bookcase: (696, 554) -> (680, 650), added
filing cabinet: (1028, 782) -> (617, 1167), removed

|---|

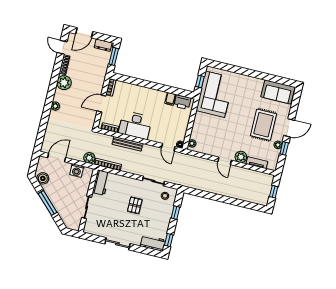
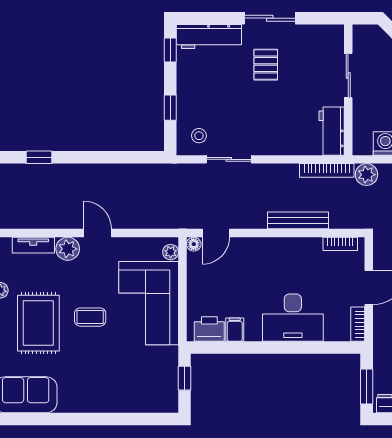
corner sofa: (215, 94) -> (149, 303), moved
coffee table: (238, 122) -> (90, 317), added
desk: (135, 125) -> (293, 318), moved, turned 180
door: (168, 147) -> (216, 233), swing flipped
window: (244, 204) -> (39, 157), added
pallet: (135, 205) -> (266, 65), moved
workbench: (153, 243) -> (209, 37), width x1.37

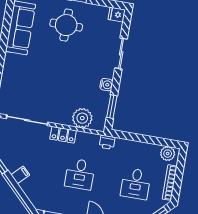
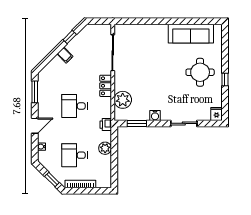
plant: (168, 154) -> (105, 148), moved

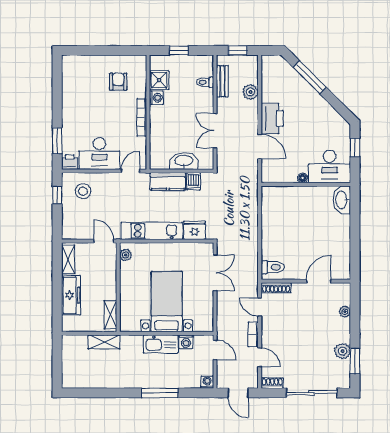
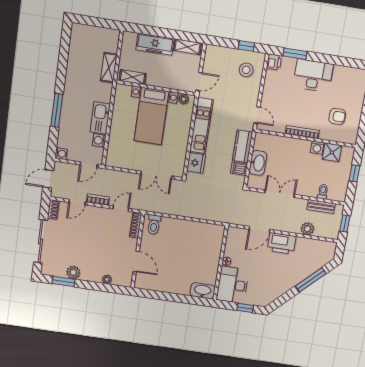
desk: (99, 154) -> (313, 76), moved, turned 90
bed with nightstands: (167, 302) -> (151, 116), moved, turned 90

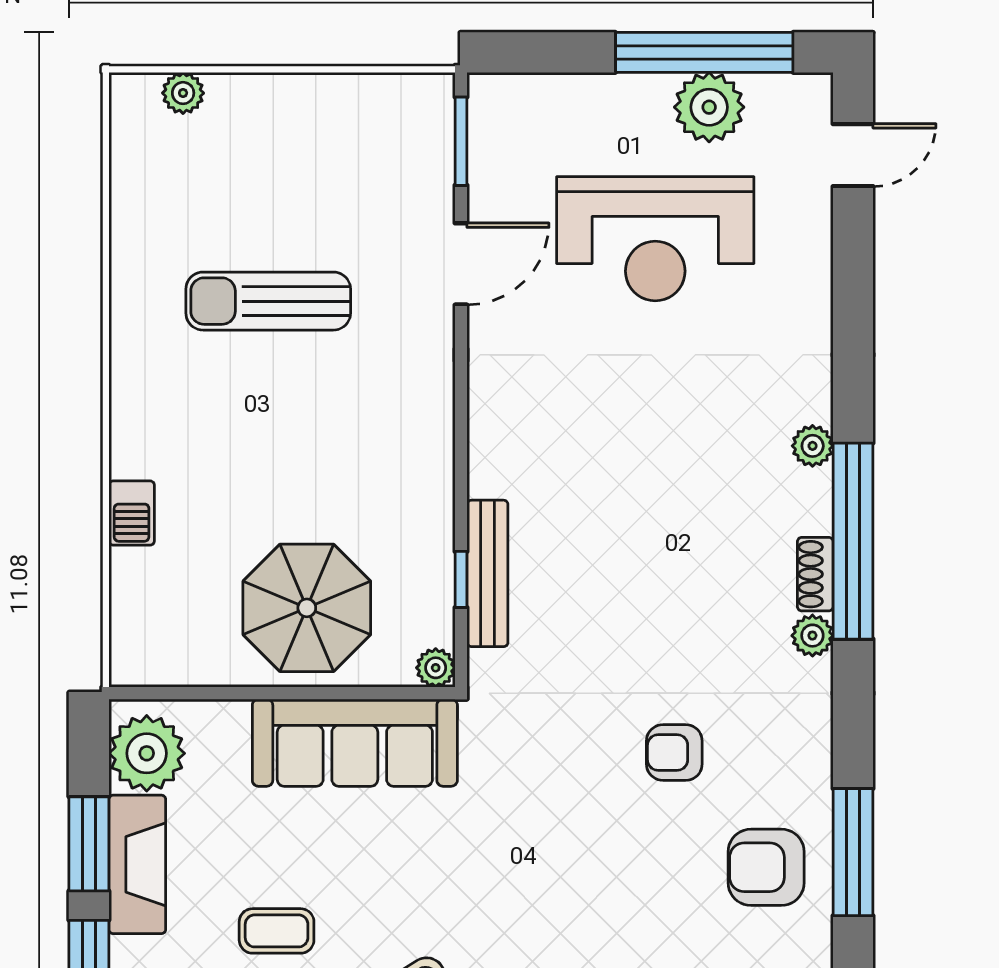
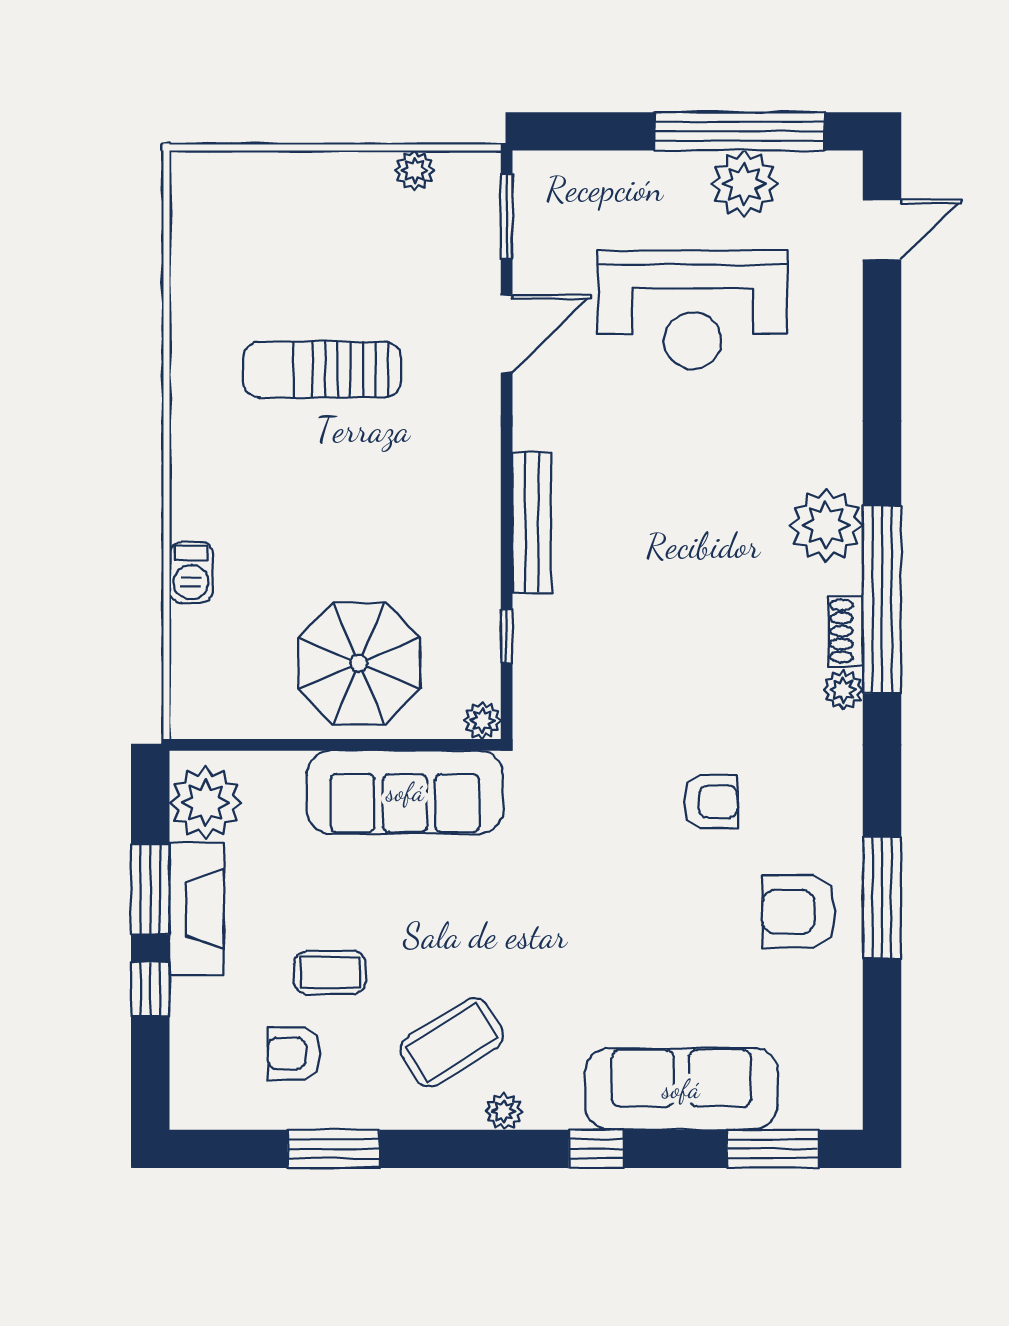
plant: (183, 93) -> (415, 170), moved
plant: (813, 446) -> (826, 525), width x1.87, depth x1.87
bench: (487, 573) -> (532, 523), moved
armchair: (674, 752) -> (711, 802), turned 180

|---|

### Task prompt:
Above are some records; copy exactly the lines from the one with "bench: (487, 573) -> (532, 523), moved" through the one with "armchair: (674, 752)", both included, and no others.

### Problem solution:
bench: (487, 573) -> (532, 523), moved
armchair: (674, 752) -> (711, 802), turned 180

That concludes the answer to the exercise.